**Work task**
The records appear below. Repeat them exactly.

**Raw data**
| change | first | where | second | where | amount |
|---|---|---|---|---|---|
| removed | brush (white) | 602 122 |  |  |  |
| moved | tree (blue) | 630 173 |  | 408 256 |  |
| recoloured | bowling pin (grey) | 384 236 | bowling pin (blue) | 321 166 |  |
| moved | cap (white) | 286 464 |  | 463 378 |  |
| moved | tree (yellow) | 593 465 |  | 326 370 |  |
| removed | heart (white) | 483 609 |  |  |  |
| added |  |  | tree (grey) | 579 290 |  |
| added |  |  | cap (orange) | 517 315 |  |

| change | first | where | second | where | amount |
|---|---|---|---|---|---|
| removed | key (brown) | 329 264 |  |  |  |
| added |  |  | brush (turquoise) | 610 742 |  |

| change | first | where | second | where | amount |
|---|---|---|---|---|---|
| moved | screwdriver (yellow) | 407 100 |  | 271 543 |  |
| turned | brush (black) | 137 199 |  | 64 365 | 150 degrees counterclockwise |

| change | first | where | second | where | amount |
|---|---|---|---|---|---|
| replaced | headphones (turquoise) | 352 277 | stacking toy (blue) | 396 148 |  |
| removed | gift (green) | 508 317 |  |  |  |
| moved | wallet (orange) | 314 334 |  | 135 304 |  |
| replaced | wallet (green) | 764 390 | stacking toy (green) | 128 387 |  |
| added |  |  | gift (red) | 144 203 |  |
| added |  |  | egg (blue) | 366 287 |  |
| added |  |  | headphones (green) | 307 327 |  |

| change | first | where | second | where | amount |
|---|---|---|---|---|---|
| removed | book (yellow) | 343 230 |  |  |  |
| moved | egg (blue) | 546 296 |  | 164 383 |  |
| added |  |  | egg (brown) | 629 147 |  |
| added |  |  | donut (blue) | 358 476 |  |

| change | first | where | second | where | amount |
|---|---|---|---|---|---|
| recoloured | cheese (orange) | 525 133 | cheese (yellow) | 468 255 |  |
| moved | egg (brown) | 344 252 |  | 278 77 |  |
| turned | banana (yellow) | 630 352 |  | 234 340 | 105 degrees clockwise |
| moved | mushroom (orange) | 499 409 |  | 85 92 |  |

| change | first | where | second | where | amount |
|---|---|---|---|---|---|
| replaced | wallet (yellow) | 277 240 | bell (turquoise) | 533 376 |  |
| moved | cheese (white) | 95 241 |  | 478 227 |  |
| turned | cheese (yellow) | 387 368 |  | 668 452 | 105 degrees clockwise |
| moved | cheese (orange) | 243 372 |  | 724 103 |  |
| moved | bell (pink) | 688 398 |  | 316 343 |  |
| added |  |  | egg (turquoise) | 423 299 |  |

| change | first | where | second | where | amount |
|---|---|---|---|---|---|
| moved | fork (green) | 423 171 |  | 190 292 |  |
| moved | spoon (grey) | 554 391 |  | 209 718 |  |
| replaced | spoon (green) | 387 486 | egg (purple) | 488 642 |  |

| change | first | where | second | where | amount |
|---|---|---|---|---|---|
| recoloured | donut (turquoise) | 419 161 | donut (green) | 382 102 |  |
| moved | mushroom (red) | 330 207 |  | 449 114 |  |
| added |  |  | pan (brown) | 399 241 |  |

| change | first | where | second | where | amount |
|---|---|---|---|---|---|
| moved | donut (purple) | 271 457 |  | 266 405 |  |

**Exercise output**
| change | first | where | second | where | amount |
|---|---|---|---|---|---|
| removed | brush (white) | 602 122 |  |  |  |
| moved | tree (blue) | 630 173 |  | 408 256 |  |
| recoloured | bowling pin (grey) | 384 236 | bowling pin (blue) | 321 166 |  |
| moved | cap (white) | 286 464 |  | 463 378 |  |
| moved | tree (yellow) | 593 465 |  | 326 370 |  |
| removed | heart (white) | 483 609 |  |  |  |
| added |  |  | tree (grey) | 579 290 |  |
| added |  |  | cap (orange) | 517 315 |  |

| change | first | where | second | where | amount |
|---|---|---|---|---|---|
| removed | key (brown) | 329 264 |  |  |  |
| added |  |  | brush (turquoise) | 610 742 |  |

| change | first | where | second | where | amount |
|---|---|---|---|---|---|
| moved | screwdriver (yellow) | 407 100 |  | 271 543 |  |
| turned | brush (black) | 137 199 |  | 64 365 | 150 degrees counterclockwise |

| change | first | where | second | where | amount |
|---|---|---|---|---|---|
| replaced | headphones (turquoise) | 352 277 | stacking toy (blue) | 396 148 |  |
| removed | gift (green) | 508 317 |  |  |  |
| moved | wallet (orange) | 314 334 |  | 135 304 |  |
| replaced | wallet (green) | 764 390 | stacking toy (green) | 128 387 |  |
| added |  |  | gift (red) | 144 203 |  |
| added |  |  | egg (blue) | 366 287 |  |
| added |  |  | headphones (green) | 307 327 |  |

| change | first | where | second | where | amount |
|---|---|---|---|---|---|
| removed | book (yellow) | 343 230 |  |  |  |
| moved | egg (blue) | 546 296 |  | 164 383 |  |
| added |  |  | egg (brown) | 629 147 |  |
| added |  |  | donut (blue) | 358 476 |  |

| change | first | where | second | where | amount |
|---|---|---|---|---|---|
| recoloured | cheese (orange) | 525 133 | cheese (yellow) | 468 255 |  |
| moved | egg (brown) | 344 252 |  | 278 77 |  |
| turned | banana (yellow) | 630 352 |  | 234 340 | 105 degrees clockwise |
| moved | mushroom (orange) | 499 409 |  | 85 92 |  |

| change | first | where | second | where | amount |
|---|---|---|---|---|---|
| replaced | wallet (yellow) | 277 240 | bell (turquoise) | 533 376 |  |
| moved | cheese (white) | 95 241 |  | 478 227 |  |
| turned | cheese (yellow) | 387 368 |  | 668 452 | 105 degrees clockwise |
| moved | cheese (orange) | 243 372 |  | 724 103 |  |
| moved | bell (pink) | 688 398 |  | 316 343 |  |
| added |  |  | egg (turquoise) | 423 299 |  |

| change | first | where | second | where | amount |
|---|---|---|---|---|---|
| moved | fork (green) | 423 171 |  | 190 292 |  |
| moved | spoon (grey) | 554 391 |  | 209 718 |  |
| replaced | spoon (green) | 387 486 | egg (purple) | 488 642 |  |

| change | first | where | second | where | amount |
|---|---|---|---|---|---|
| recoloured | donut (turquoise) | 419 161 | donut (green) | 382 102 |  |
| moved | mushroom (red) | 330 207 |  | 449 114 |  |
| added |  |  | pan (brown) | 399 241 |  |

| change | first | where | second | where | amount |
|---|---|---|---|---|---|
| moved | donut (purple) | 271 457 |  | 266 405 |  |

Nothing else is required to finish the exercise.